Data for analysis:

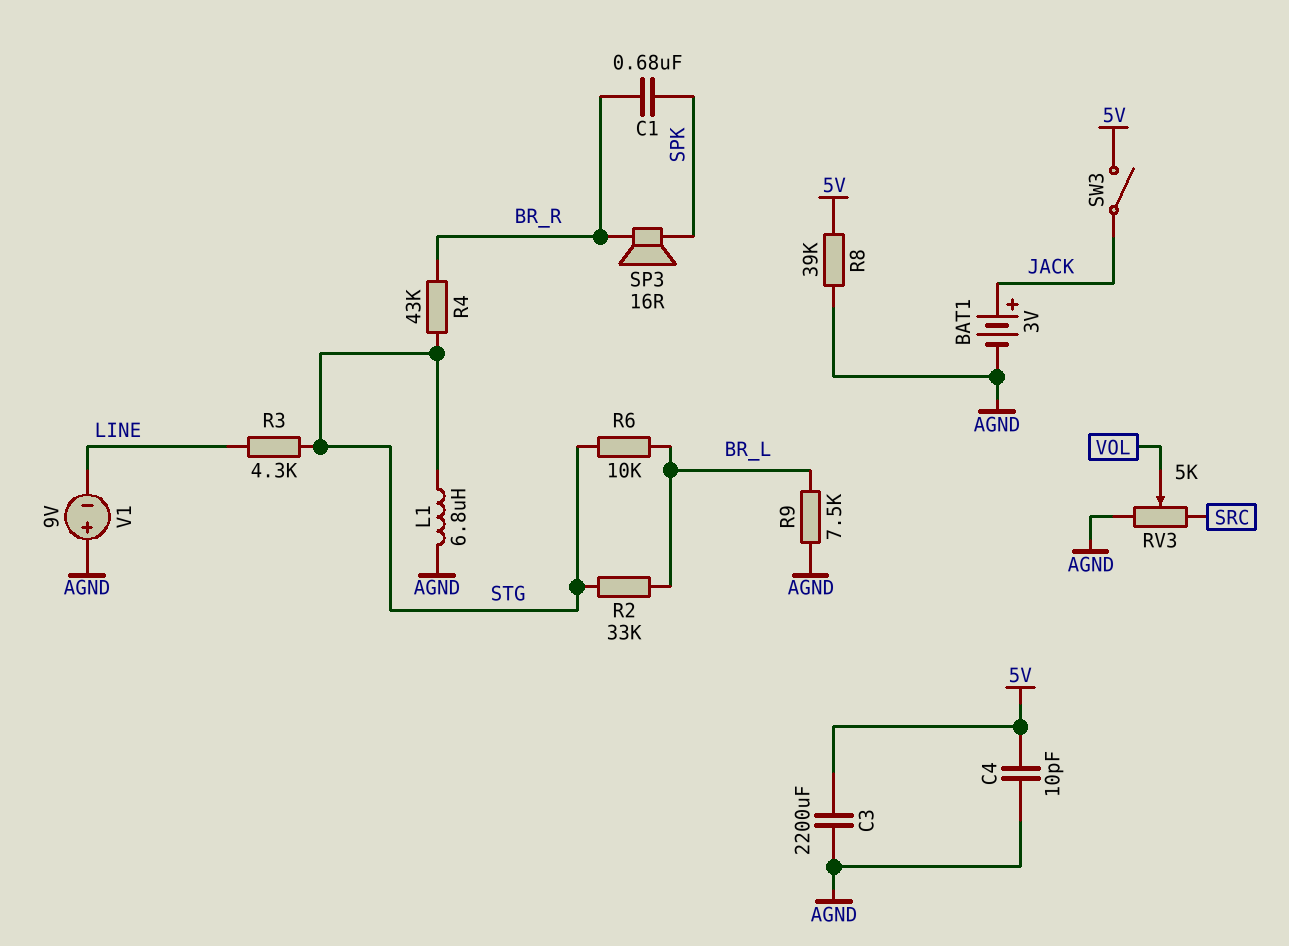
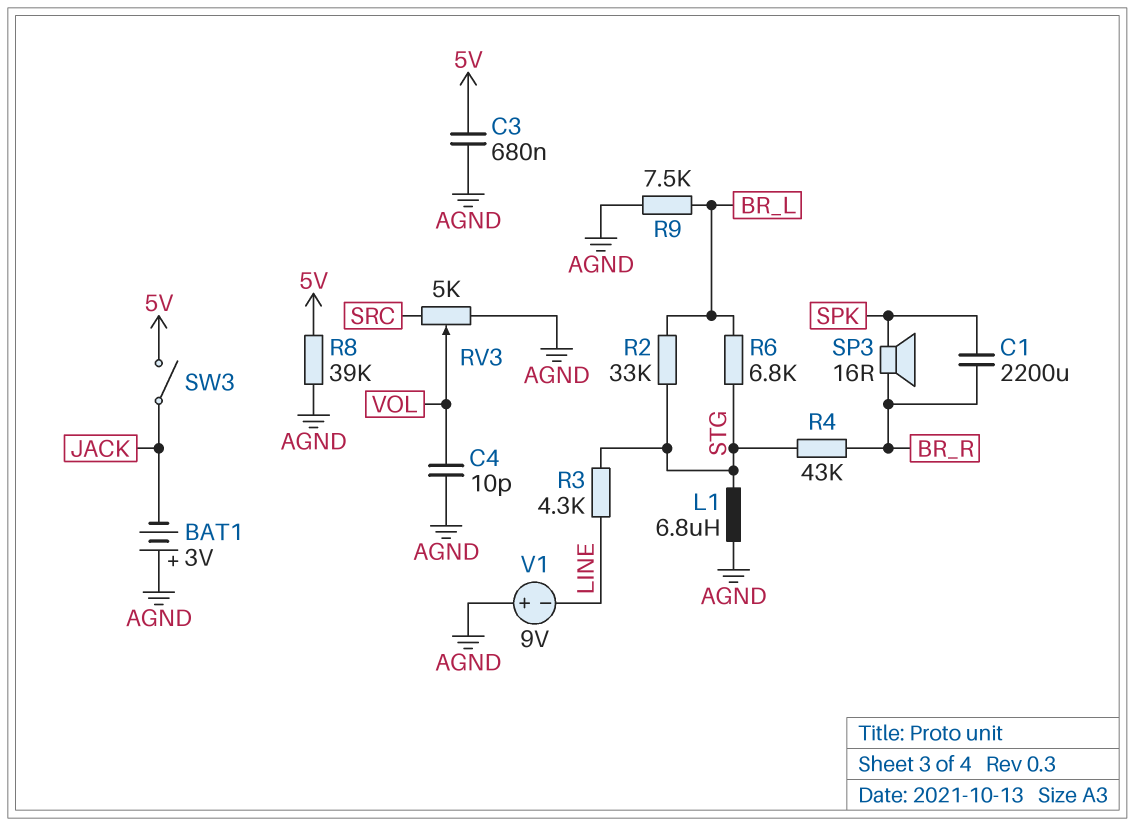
BAT1: 3V (plus JACK, minus AGND) -> 3V (plus AGND, minus JACK)
C1: 680nF (BR_R, SPK) -> 2200uF (BR_R, SPK)
C3: 2200uF (5V, AGND) -> 680nF (5V, AGND)
C4: 10pF (5V, AGND) -> 10pF (AGND, VOL)
R6: 10k (BR_L, STG) -> 6.8k (BR_L, STG)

What the exercise asks:
Pictures are to be excluded; everything else in the records must be reproduced exactly.

Task result:
BAT1: 3V (plus JACK, minus AGND) -> 3V (plus AGND, minus JACK)
C1: 680nF (BR_R, SPK) -> 2200uF (BR_R, SPK)
C3: 2200uF (5V, AGND) -> 680nF (5V, AGND)
C4: 10pF (5V, AGND) -> 10pF (AGND, VOL)
R6: 10k (BR_L, STG) -> 6.8k (BR_L, STG)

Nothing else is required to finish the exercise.